Dataset records:
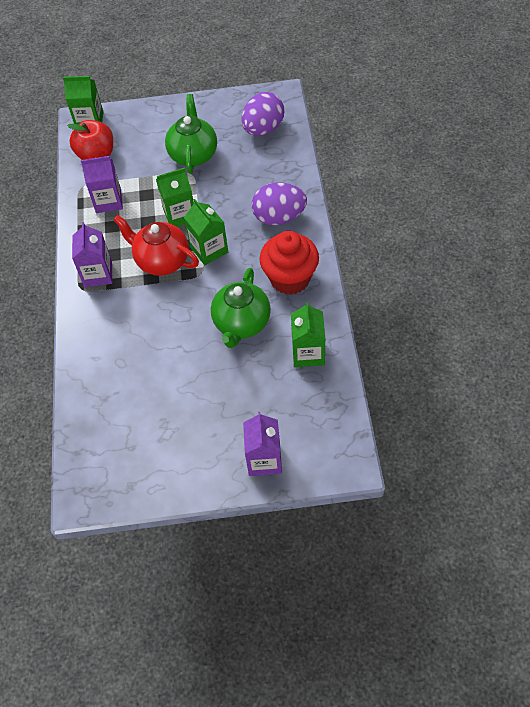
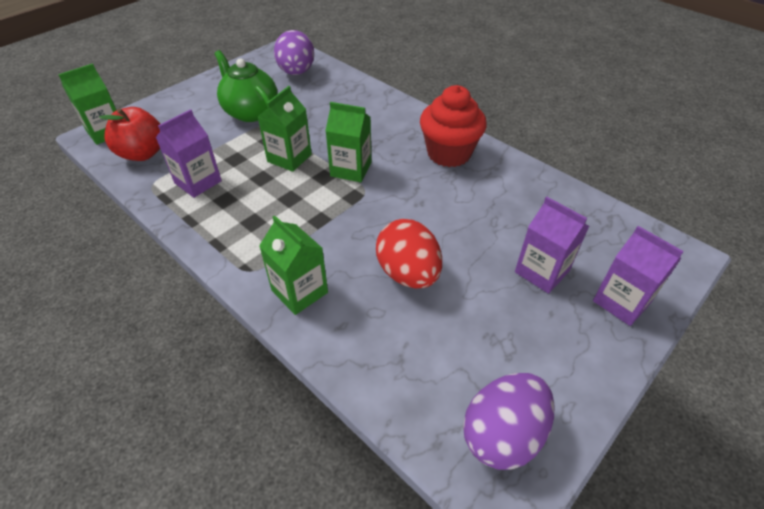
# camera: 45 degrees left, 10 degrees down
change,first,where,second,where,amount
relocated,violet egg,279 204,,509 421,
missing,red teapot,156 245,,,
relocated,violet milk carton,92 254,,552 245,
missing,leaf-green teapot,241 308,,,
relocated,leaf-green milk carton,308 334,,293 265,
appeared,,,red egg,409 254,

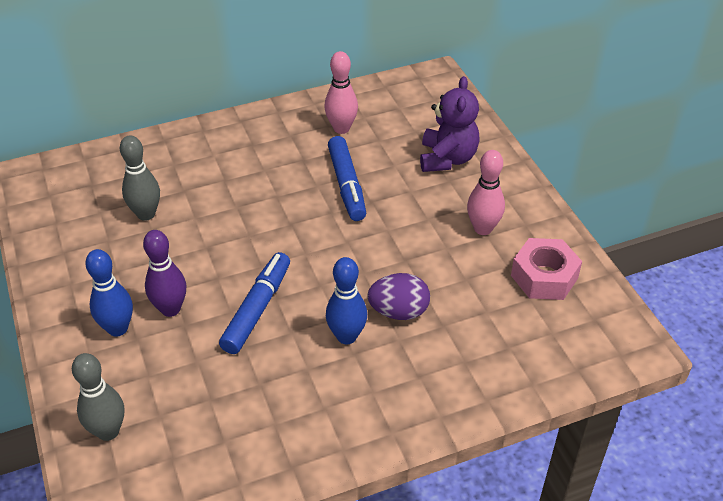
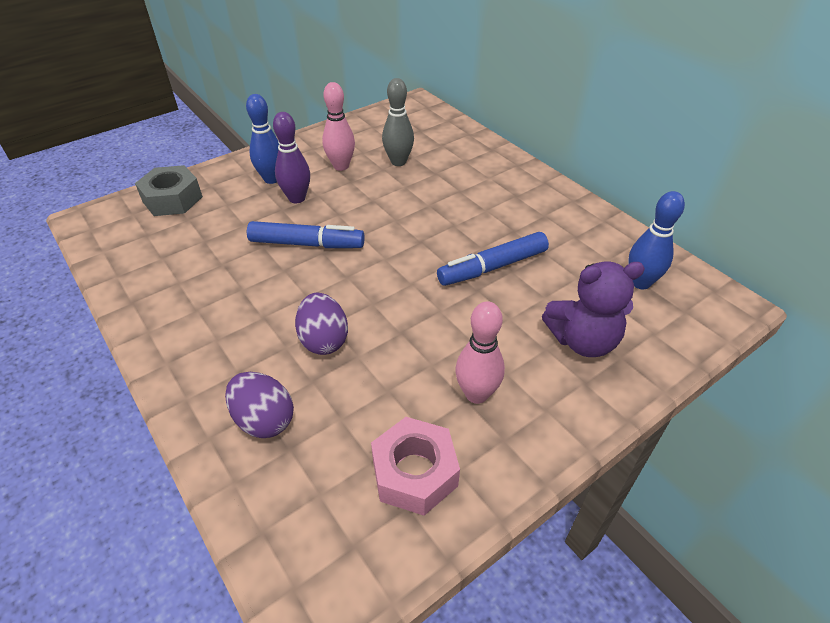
# camera: 75 degrees right, 0 degrees up
change,first,where,second,where,amount
relocated,rose-pink tenpin,341 92,,338 126,
relocated,royal blue tenpin,346 300,,656 240,
exchanged,ash-grey tenpin,98 397,ash-grey hex nut,169 190,
appeared,,,violet egg,259 405,

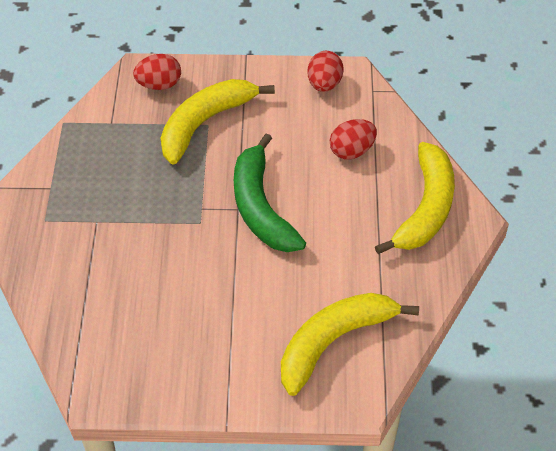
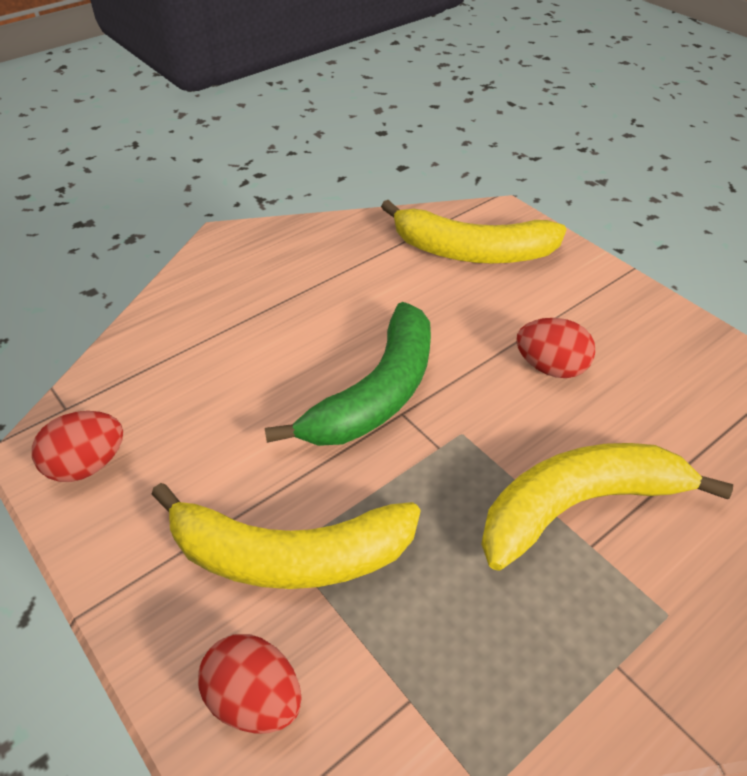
# camera: 130 degrees left, 5 degrees down
change,first,where,second,where,amount
relocated,red egg,353 139,,556 348,
relocated,bright yellow banana,415 198,,607 507,

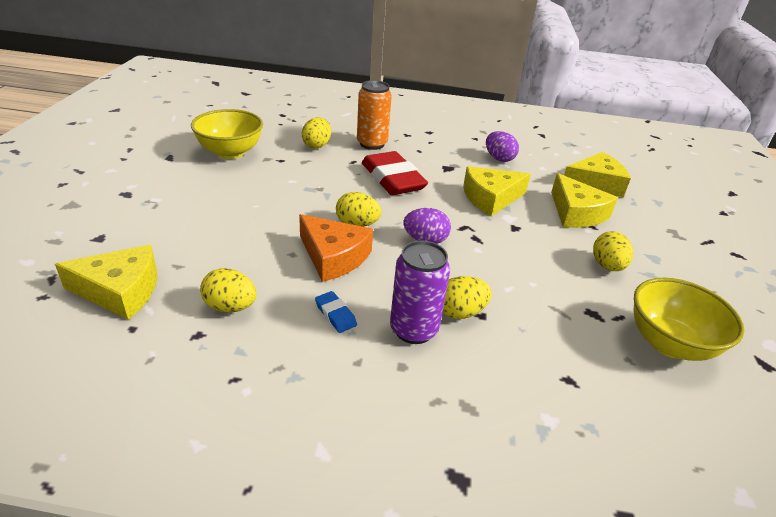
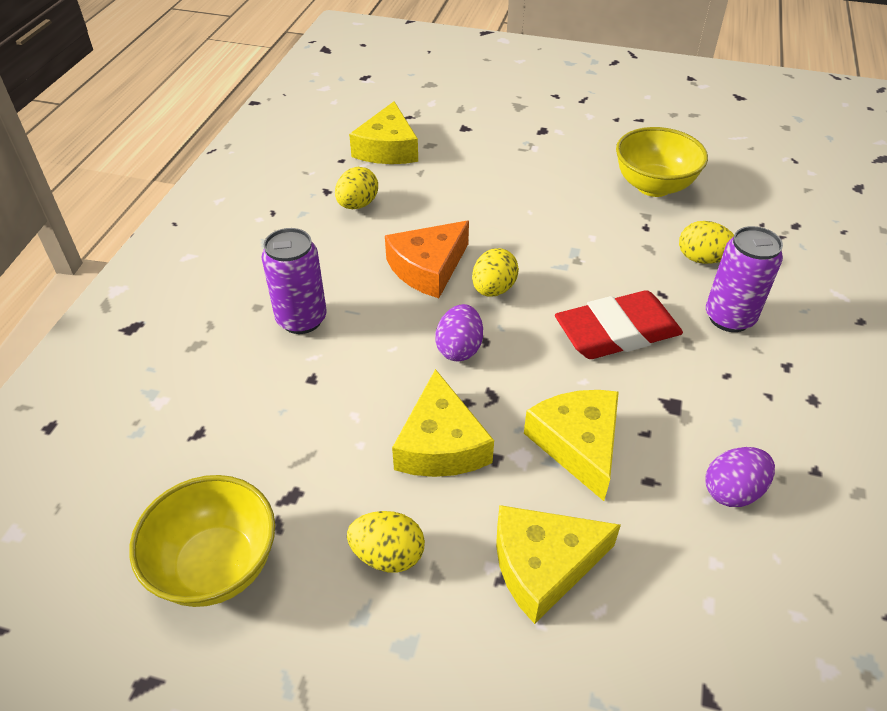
# camera: 100 degrees right, 10 degrees up
change,first,where,second,where,amount
colour,orange-coloured soda can,374 115,violet soda can,744 279,
relocated,bright yellow piece of cheese,597 174,,443 423,
missing,bright yellow egg,467 297,,,
missing,royal blue gum eraser,336 312,,,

**Exercise directions**
A faithful copy of the records above, without images, is what to give back.

**Your response**
# camera: 45 degrees left, 10 degrees down
change,first,where,second,where,amount
relocated,violet egg,279 204,,509 421,
missing,red teapot,156 245,,,
relocated,violet milk carton,92 254,,552 245,
missing,leaf-green teapot,241 308,,,
relocated,leaf-green milk carton,308 334,,293 265,
appeared,,,red egg,409 254,

# camera: 75 degrees right, 0 degrees up
change,first,where,second,where,amount
relocated,rose-pink tenpin,341 92,,338 126,
relocated,royal blue tenpin,346 300,,656 240,
exchanged,ash-grey tenpin,98 397,ash-grey hex nut,169 190,
appeared,,,violet egg,259 405,

# camera: 130 degrees left, 5 degrees down
change,first,where,second,where,amount
relocated,red egg,353 139,,556 348,
relocated,bright yellow banana,415 198,,607 507,

# camera: 100 degrees right, 10 degrees up
change,first,where,second,where,amount
colour,orange-coloured soda can,374 115,violet soda can,744 279,
relocated,bright yellow piece of cheese,597 174,,443 423,
missing,bright yellow egg,467 297,,,
missing,royal blue gum eraser,336 312,,,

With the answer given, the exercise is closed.